## Prompt
What is needed is an exact reproduction of the listing, without its pictures.

(Available data)

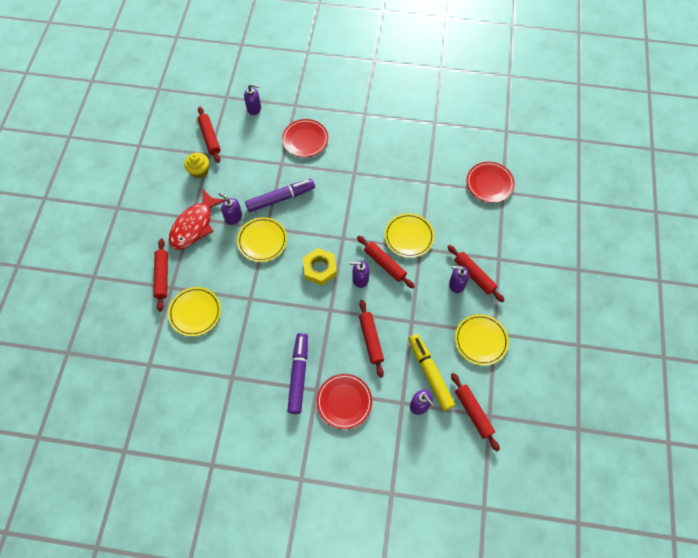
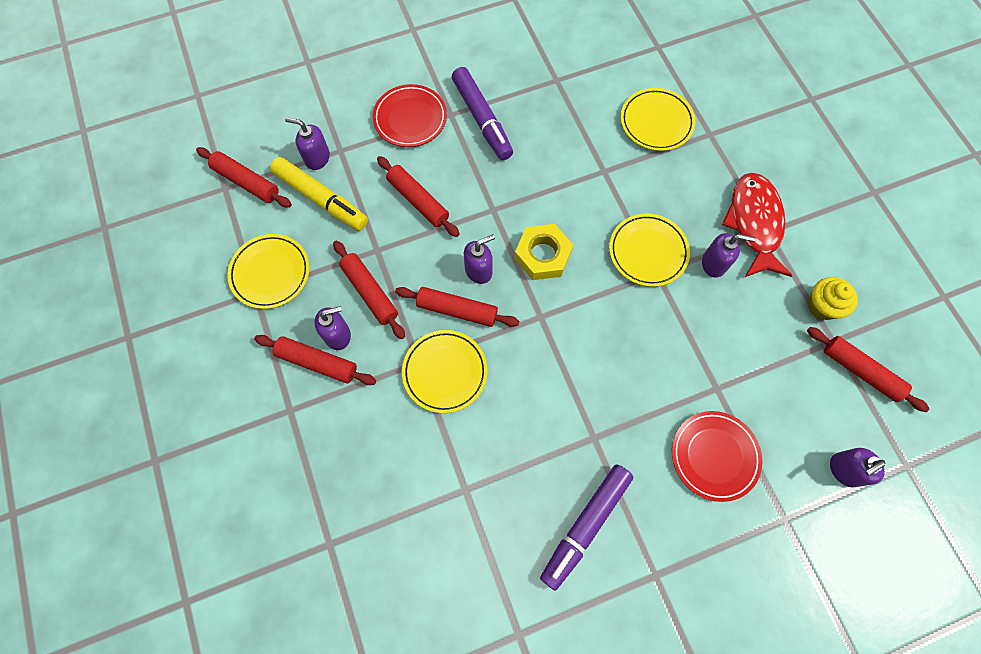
camera: 150 degrees right, 5 degrees up
(162, 276) = (732, 140): red rolling pin -> red rolling pin (370, 292)
(280, 198) = (672, 329): purple marker -> purple marker (585, 525)
(489, 183) = (359, 549): red plate -> none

(End Available data)

## Written answer
camera: 150 degrees right, 5 degrees up
(162, 276) = (732, 140): red rolling pin -> red rolling pin (370, 292)
(280, 198) = (672, 329): purple marker -> purple marker (585, 525)
(489, 183) = (359, 549): red plate -> none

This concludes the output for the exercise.